### What is being asked
Count, in the listing that follows, every line containing the word "purple". Give the number by itself.
+++ Data in this exercise +++
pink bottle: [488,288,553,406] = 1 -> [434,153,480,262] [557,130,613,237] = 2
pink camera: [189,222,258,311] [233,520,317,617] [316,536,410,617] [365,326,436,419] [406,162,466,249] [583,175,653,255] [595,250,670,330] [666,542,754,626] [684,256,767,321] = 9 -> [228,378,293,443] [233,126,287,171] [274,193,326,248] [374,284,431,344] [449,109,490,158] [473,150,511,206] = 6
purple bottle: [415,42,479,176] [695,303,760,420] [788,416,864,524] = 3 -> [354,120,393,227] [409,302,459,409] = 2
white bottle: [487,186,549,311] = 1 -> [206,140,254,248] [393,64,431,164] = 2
+++
+++ Data in this exercise +++
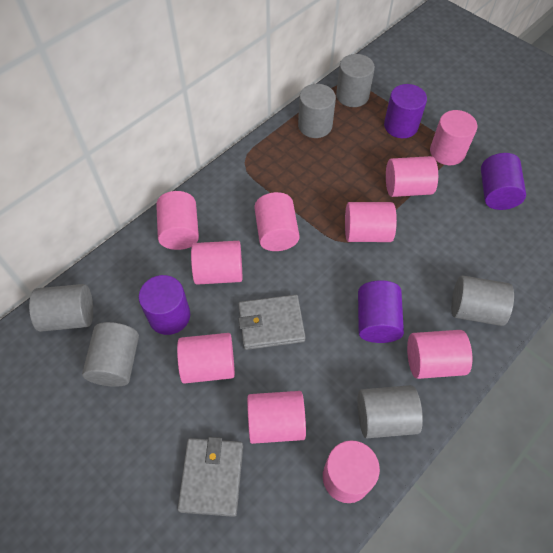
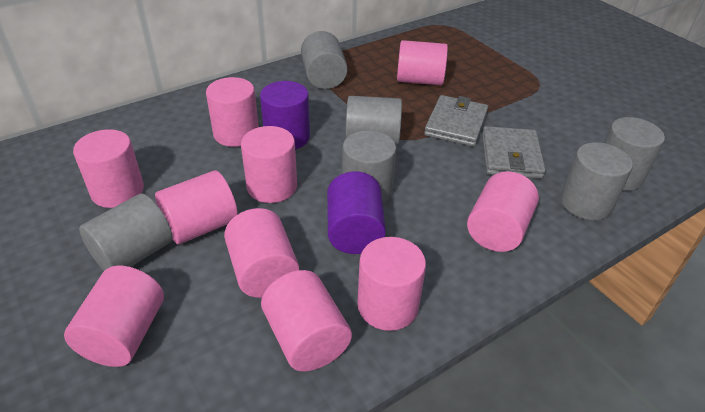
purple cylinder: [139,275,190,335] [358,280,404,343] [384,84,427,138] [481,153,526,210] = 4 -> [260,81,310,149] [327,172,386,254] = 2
+++
### Task solution
2